Take each line below that has "none" and copy it.

RECORDS FOR PROCESSING:
******

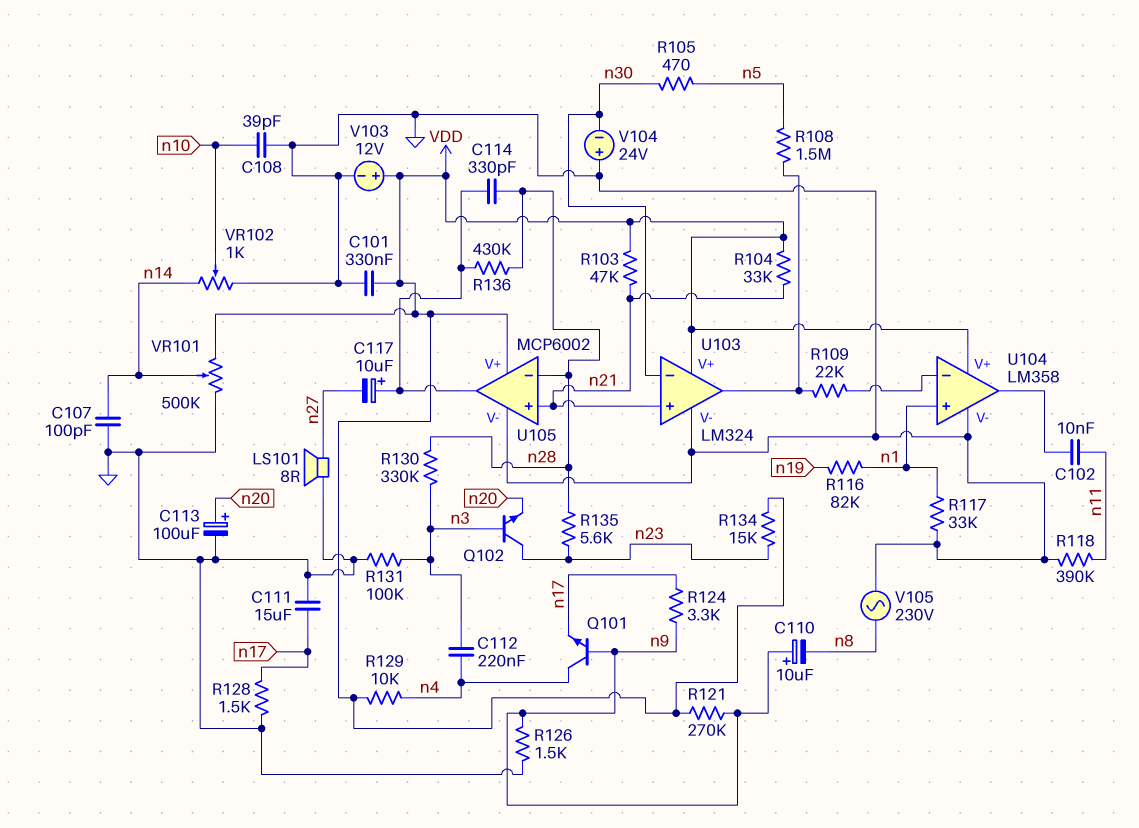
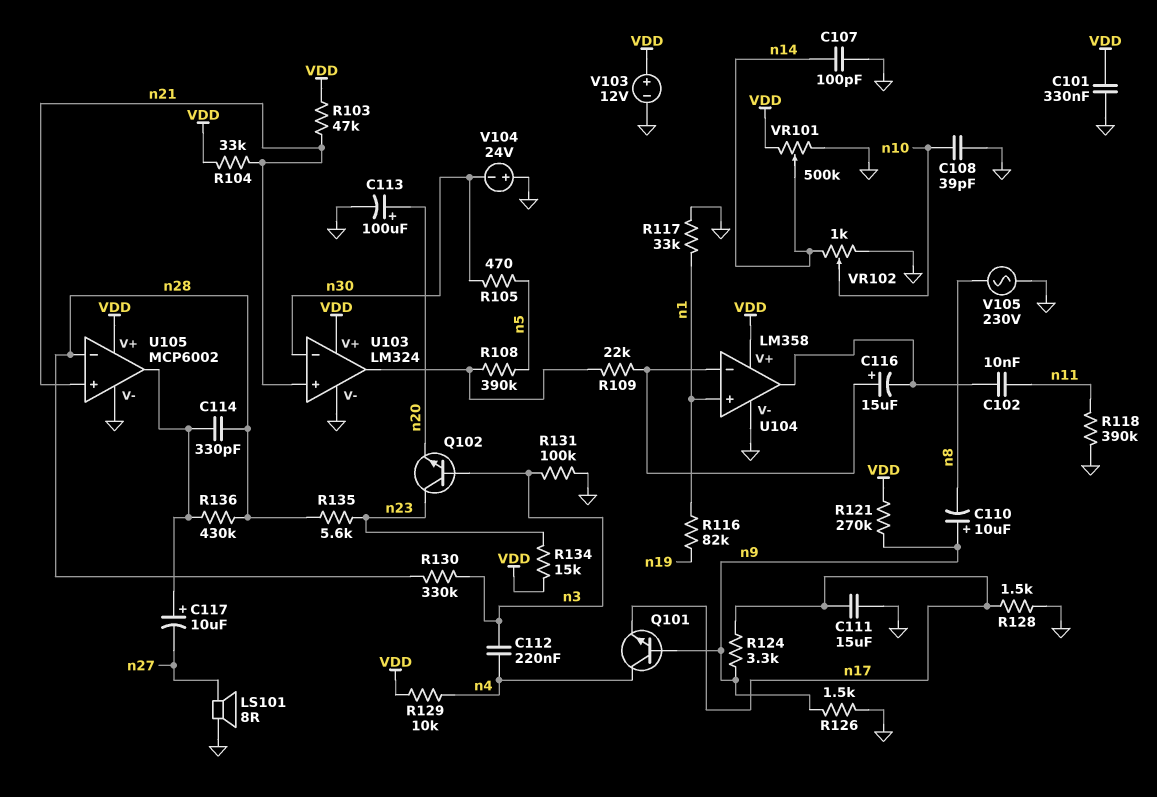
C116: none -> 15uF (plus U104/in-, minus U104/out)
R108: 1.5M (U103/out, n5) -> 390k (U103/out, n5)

******

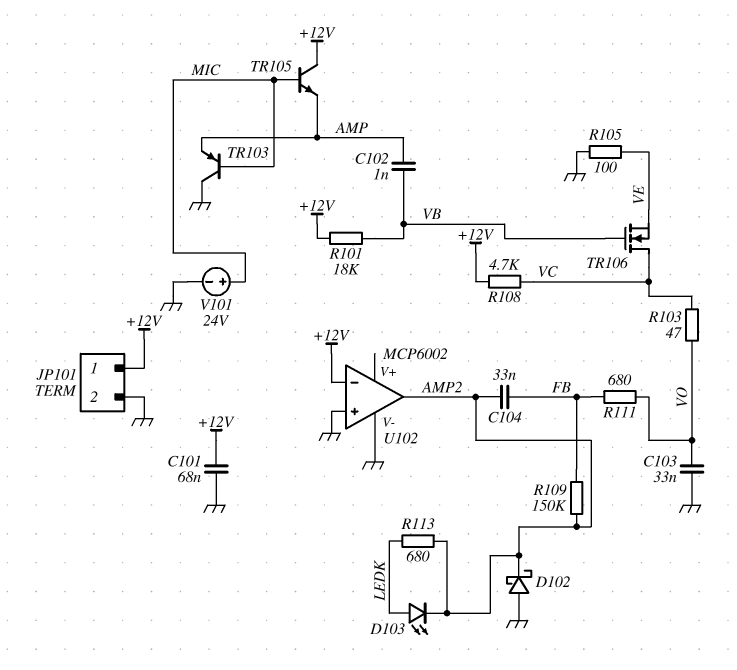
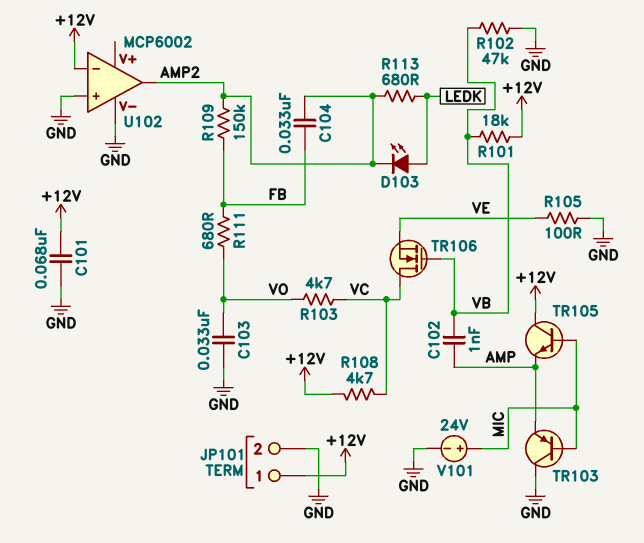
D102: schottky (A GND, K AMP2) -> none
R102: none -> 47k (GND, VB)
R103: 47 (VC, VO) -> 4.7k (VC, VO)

******

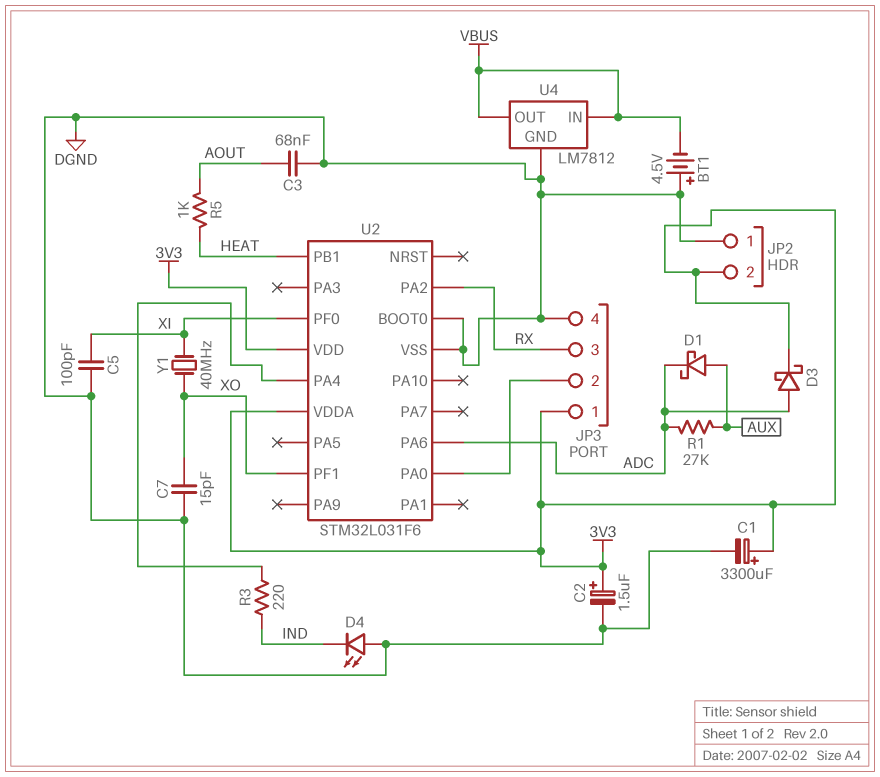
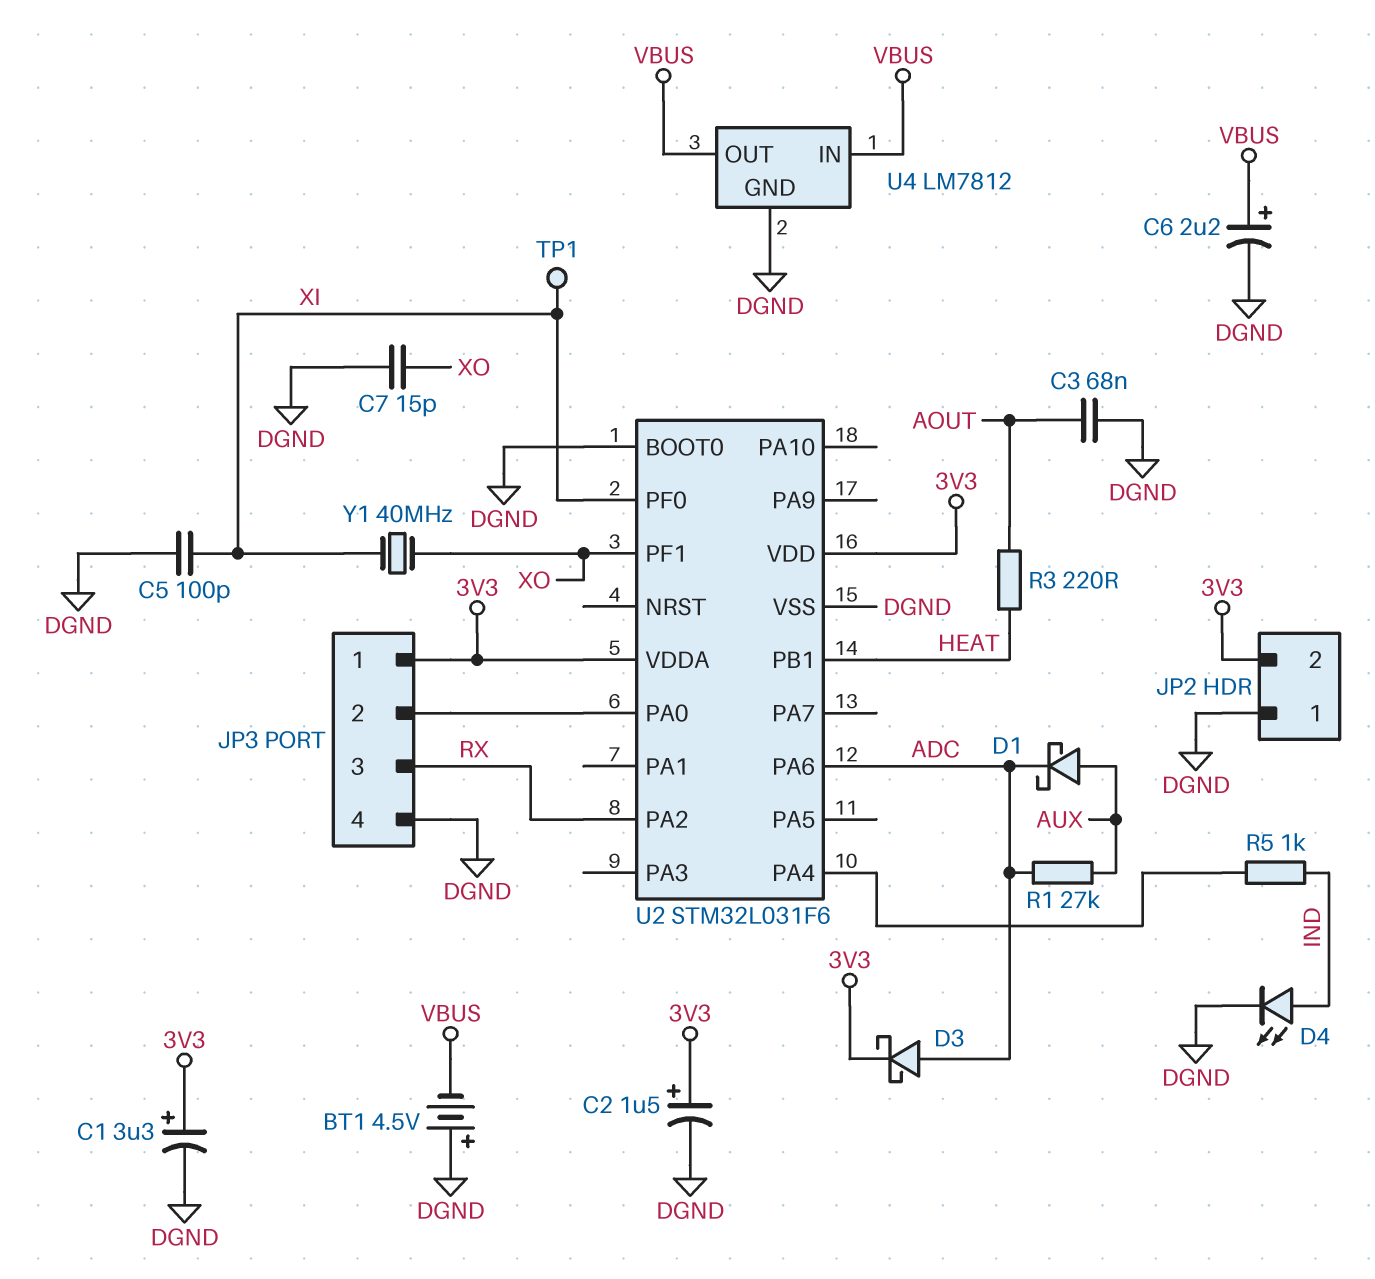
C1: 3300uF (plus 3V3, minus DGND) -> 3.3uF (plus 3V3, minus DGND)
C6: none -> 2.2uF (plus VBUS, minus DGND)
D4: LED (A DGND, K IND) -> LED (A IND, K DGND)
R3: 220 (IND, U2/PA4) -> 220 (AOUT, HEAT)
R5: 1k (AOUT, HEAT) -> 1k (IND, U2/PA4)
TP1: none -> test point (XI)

******

TASK OUTPUT:
C116: none -> 15uF (plus U104/in-, minus U104/out)
D102: schottky (A GND, K AMP2) -> none
R102: none -> 47k (GND, VB)
C6: none -> 2.2uF (plus VBUS, minus DGND)
TP1: none -> test point (XI)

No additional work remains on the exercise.